What to work on: Using the data below, copy each line that includes the word "star".

━━━━━ Exercise input

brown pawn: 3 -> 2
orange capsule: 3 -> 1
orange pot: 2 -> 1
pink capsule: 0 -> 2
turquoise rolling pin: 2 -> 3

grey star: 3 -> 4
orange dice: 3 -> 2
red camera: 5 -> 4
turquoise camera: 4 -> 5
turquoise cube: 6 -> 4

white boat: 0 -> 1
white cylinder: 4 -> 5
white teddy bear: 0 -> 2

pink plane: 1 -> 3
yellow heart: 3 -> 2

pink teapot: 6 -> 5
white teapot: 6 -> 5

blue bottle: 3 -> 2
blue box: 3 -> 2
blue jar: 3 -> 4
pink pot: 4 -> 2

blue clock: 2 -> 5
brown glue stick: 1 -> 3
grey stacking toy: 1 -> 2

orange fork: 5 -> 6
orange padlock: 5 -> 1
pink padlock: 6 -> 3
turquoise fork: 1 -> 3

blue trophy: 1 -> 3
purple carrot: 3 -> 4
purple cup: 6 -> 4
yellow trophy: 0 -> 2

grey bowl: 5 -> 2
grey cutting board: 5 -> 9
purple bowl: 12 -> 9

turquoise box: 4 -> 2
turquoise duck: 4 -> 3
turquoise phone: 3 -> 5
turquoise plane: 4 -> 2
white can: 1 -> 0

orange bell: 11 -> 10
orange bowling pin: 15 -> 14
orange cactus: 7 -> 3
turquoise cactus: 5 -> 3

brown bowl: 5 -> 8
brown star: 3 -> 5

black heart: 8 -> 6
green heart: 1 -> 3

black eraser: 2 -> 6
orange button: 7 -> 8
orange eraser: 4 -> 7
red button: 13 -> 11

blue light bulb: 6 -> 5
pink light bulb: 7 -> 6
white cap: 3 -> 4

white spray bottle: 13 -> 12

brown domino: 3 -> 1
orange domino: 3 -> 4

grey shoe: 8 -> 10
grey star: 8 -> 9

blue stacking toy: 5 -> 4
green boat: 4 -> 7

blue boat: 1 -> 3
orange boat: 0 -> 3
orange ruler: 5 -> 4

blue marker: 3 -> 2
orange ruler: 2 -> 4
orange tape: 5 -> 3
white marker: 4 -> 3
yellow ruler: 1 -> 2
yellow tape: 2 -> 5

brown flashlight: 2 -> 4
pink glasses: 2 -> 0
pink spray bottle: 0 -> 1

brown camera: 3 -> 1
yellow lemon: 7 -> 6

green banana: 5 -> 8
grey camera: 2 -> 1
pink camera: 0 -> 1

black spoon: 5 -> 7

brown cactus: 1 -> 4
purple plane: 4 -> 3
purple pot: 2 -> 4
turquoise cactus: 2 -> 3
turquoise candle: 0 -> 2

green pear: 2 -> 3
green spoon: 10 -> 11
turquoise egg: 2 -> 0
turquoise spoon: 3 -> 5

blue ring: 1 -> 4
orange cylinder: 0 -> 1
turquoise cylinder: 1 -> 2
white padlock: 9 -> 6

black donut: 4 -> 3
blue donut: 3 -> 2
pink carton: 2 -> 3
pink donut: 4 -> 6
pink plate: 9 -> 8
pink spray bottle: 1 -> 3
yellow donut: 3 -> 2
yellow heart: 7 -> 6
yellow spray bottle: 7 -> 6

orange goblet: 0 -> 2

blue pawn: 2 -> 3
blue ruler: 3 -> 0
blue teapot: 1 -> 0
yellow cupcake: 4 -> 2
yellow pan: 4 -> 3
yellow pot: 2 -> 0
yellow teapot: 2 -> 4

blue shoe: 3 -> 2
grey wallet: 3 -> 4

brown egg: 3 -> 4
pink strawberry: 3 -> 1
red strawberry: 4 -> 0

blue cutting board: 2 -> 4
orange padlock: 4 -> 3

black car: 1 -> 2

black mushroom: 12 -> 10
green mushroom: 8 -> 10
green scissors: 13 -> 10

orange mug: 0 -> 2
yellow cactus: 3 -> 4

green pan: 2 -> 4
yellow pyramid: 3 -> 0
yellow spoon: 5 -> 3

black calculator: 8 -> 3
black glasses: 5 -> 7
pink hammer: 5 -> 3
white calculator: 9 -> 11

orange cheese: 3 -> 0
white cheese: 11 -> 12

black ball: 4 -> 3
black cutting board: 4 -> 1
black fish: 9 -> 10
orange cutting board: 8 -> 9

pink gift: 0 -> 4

━━━━━━━━━━

Solution for this exercise:
grey star: 3 -> 4
brown star: 3 -> 5
grey star: 8 -> 9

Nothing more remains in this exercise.